> Task to carry out
Show each line of the data below in which "brick" occurs.

> Data below
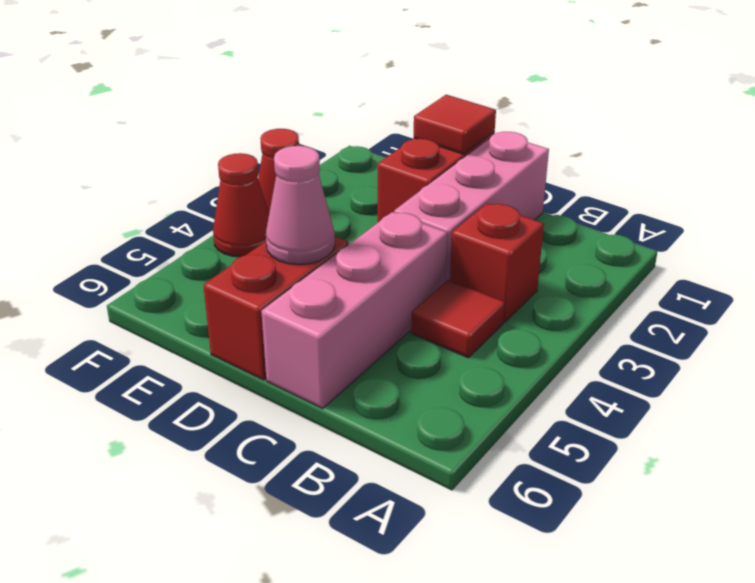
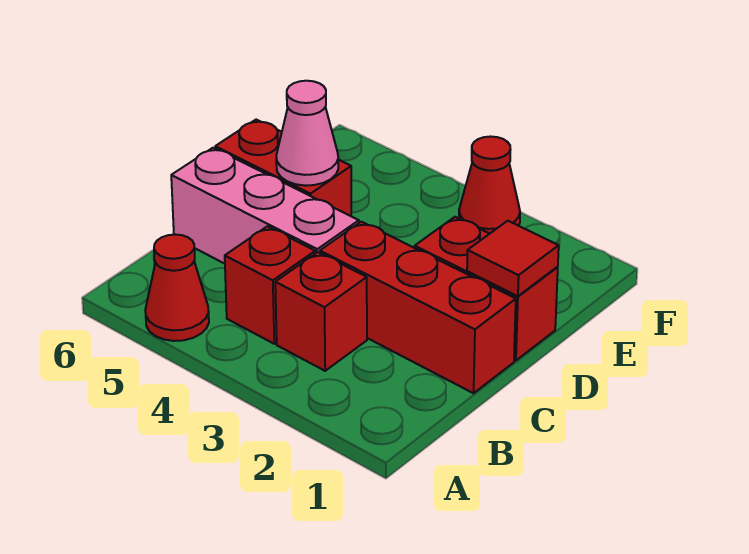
red tile B4 level 1 -> red brick B4 level 1
pink brick C1:C3 level 1 -> red brick C1:C3 level 1
red cone F4 level 1 -> red cone A5 level 1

> Written response
red tile B4 level 1 -> red brick B4 level 1
pink brick C1:C3 level 1 -> red brick C1:C3 level 1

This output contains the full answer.